EXERCISE OBJECTIVE: Count how many lines below contain the word "black", then give that number alone.
# # #
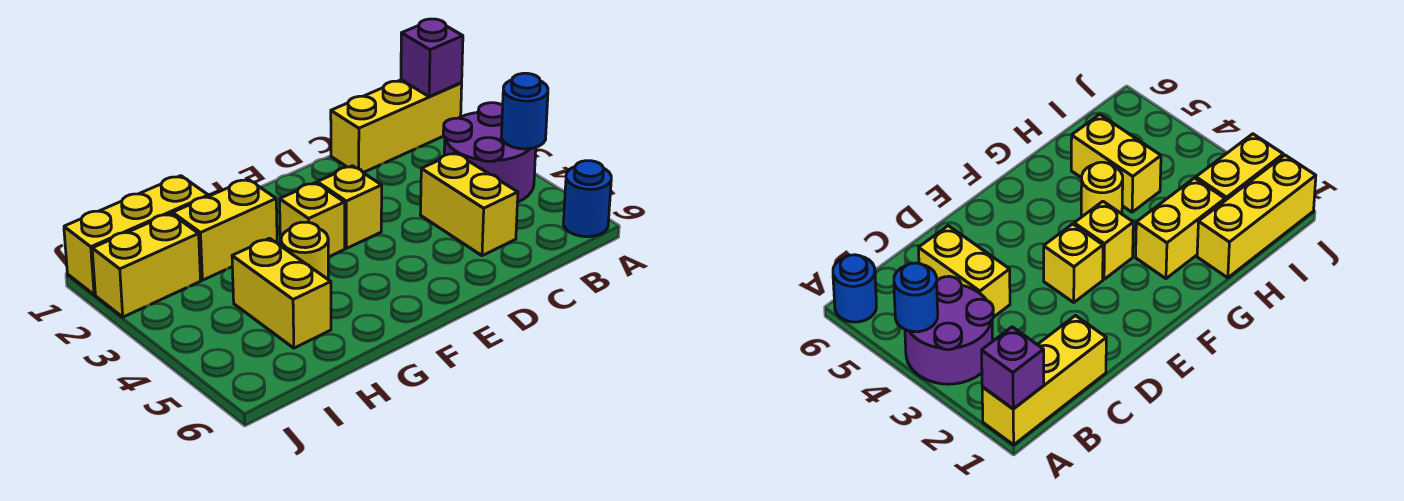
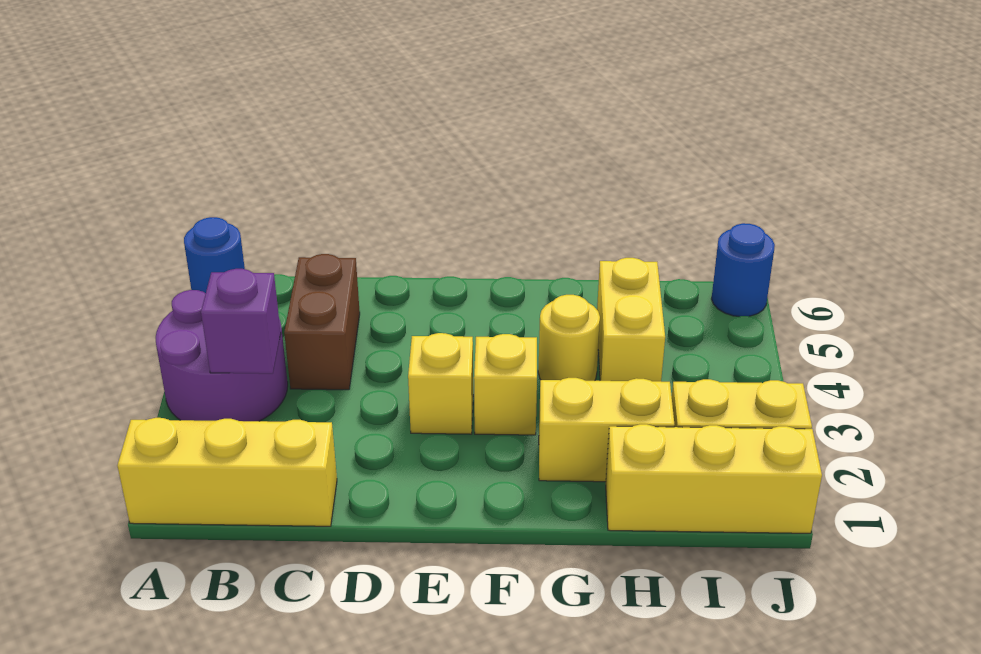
purple brick A1 level 2 -> purple brick B3 level 2
blue round brick A4 level 2 -> blue round brick J6 level 1
yellow brick C4:C5 level 1 -> brown brick C4:C5 level 1

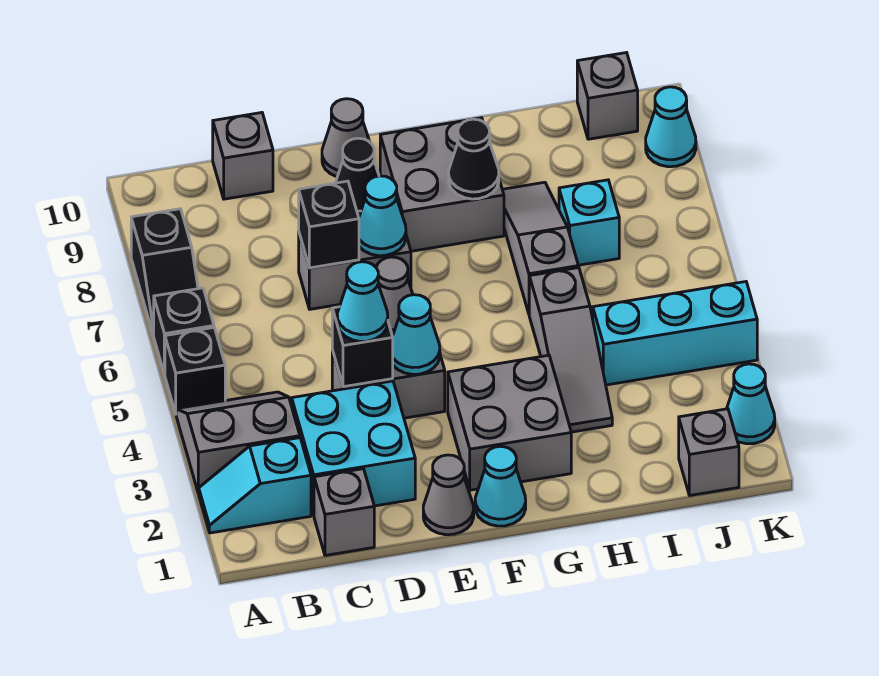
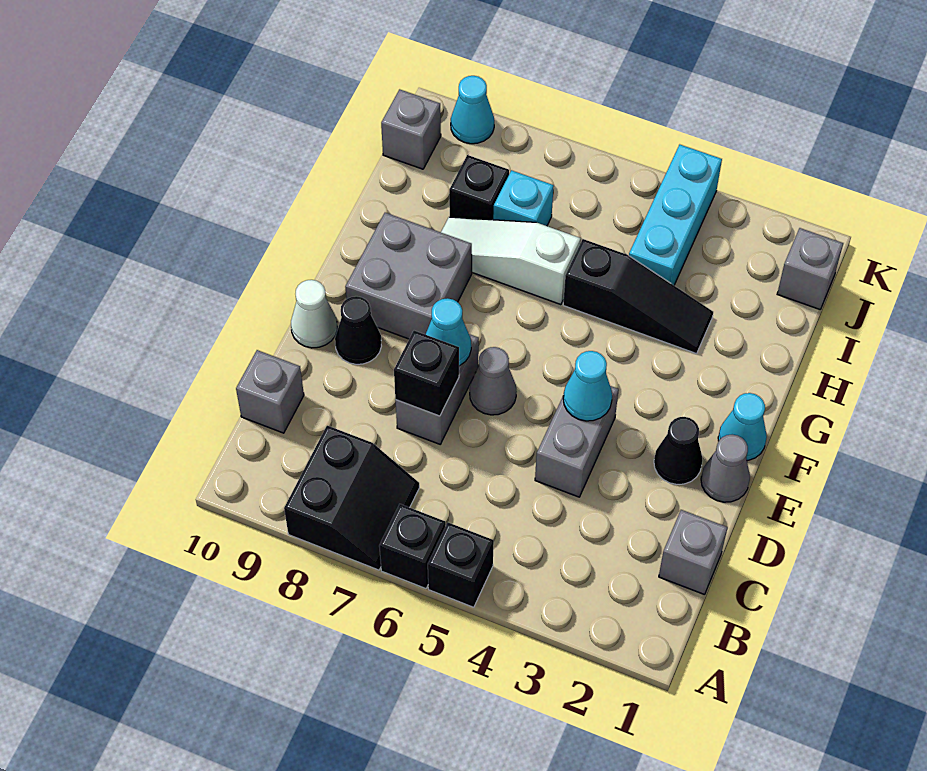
cyan slope A2:B2 level 1 top B -> none
grey slope A3:B4 level 1 top 3 -> none
black slope A7:A8 level 1 top 8 -> black slope A7:B8 level 1 top 8
cyan brick C2:D3 level 1 -> none
black brick D4 level 2 -> black brick I8 level 1
cyan cone D4 level 3 -> none
grey cone E10 level 1 -> white cone E10 level 1
grey brick F2:G3 level 1 -> none
black cone G8 level 2 -> black cone E2 level 1
grey slope H3:H5 level 1 top 5 -> black slope H3:H5 level 1 top 5
grey slope H6:H8 level 1 top 6 -> white slope H6:H8 level 1 top 6
cyan cone K2 level 1 -> none

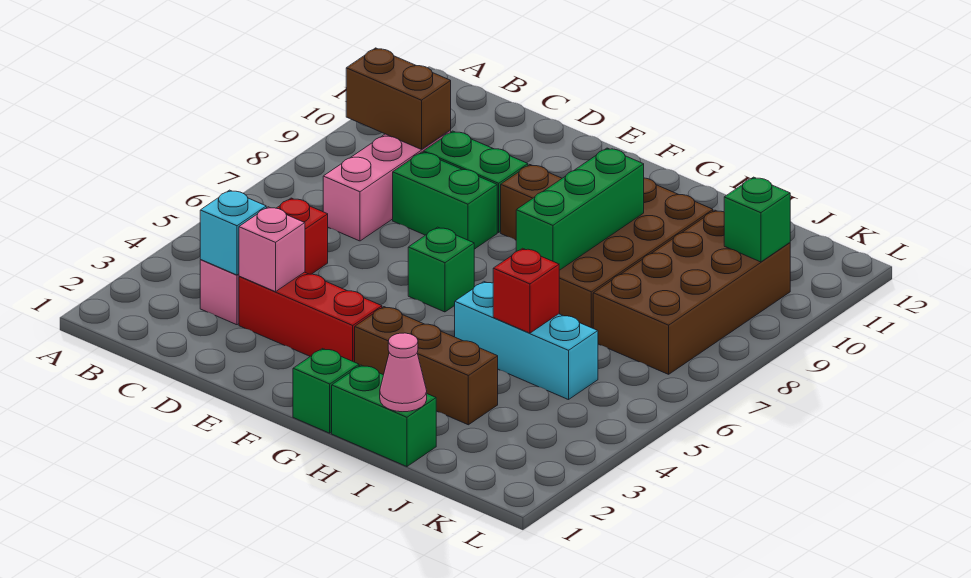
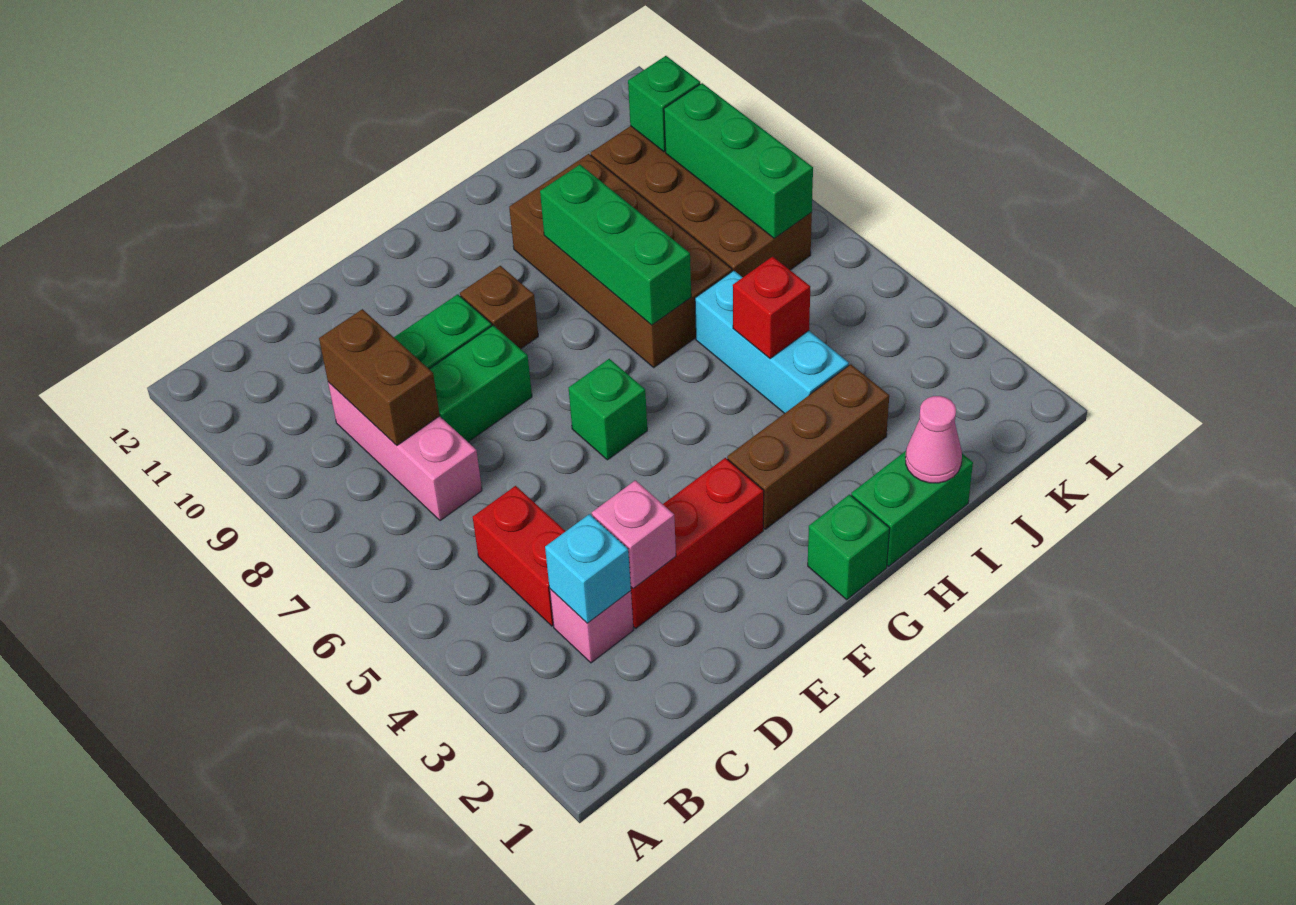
brown brick B9:C9 level 2 -> brown brick C8:C9 level 2
cyan brick H5:J5 level 1 -> cyan brick I4:I6 level 1
none -> green brick K7:K9 level 2

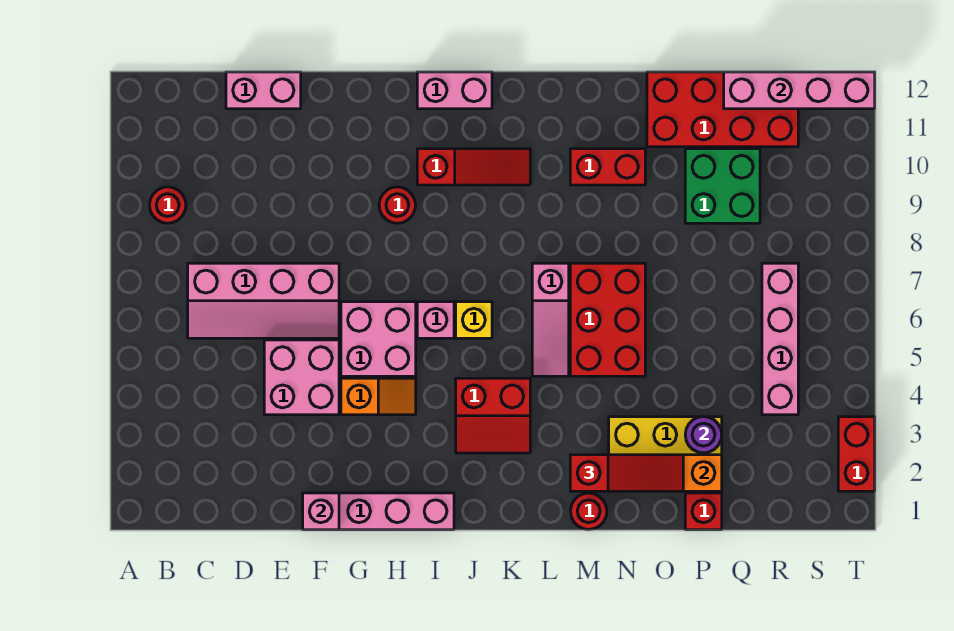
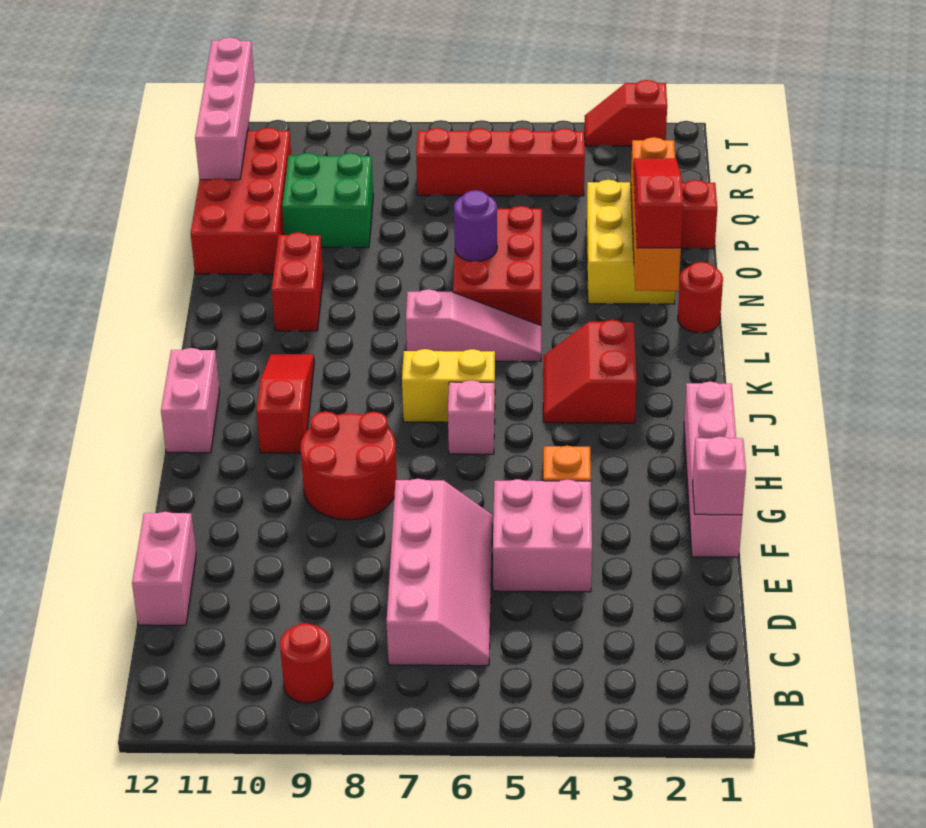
pink brick G5:H6 level 1 -> none
red round brick H9 level 1 -> red round brick G8:H9 level 1
red slope J3:K4 level 1 top 4 -> red slope J3:K4 level 1 top 3
yellow brick J6 level 1 -> yellow brick J6:J7 level 1
red brick M5:N7 level 1 -> red brick M5:O6 level 1
purple round brick P3 level 2 -> purple round brick N6 level 2
pink brick R4:R7 level 1 -> red brick R4:R7 level 1
red brick T2:T3 level 1 -> red slope T2:T3 level 1 top 2

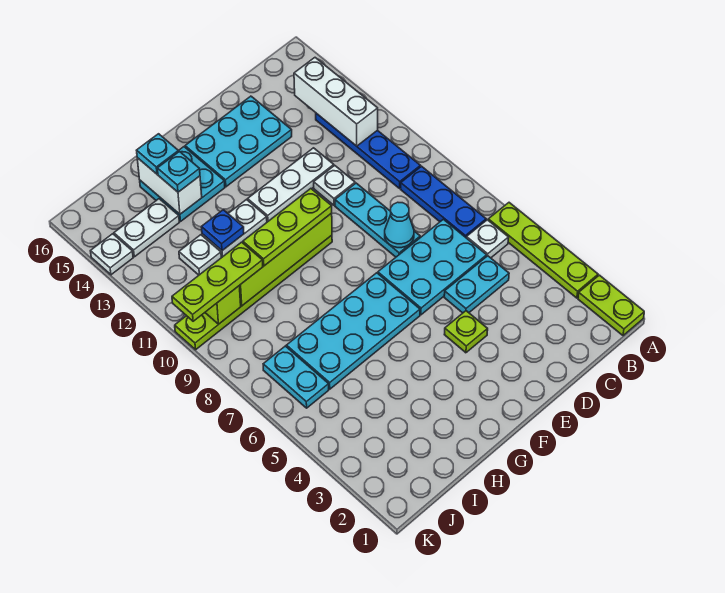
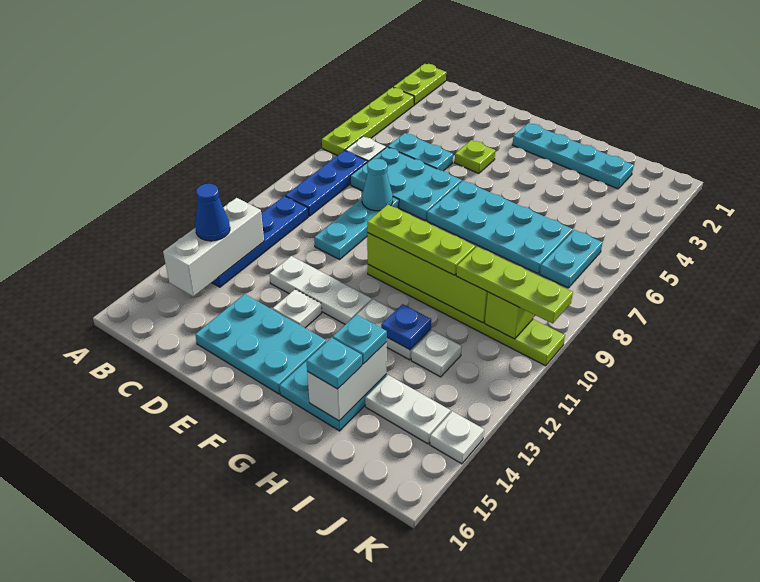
none -> blue cone B13 level 3
white plate D11 level 1 -> white plate E13 level 1
none -> cyan plate F2:I2 level 1

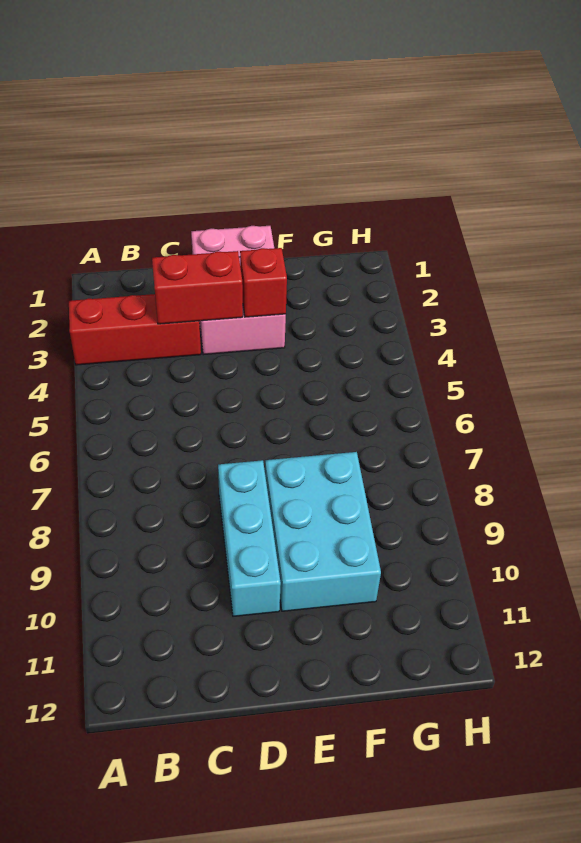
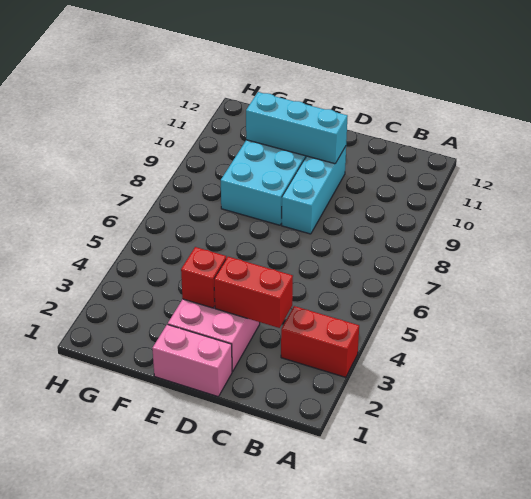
red brick A3:C3 level 1 -> red brick A3:B3 level 1
none -> cyan brick D10:F10 level 2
# # #
EXERCISE OUTPUT: 4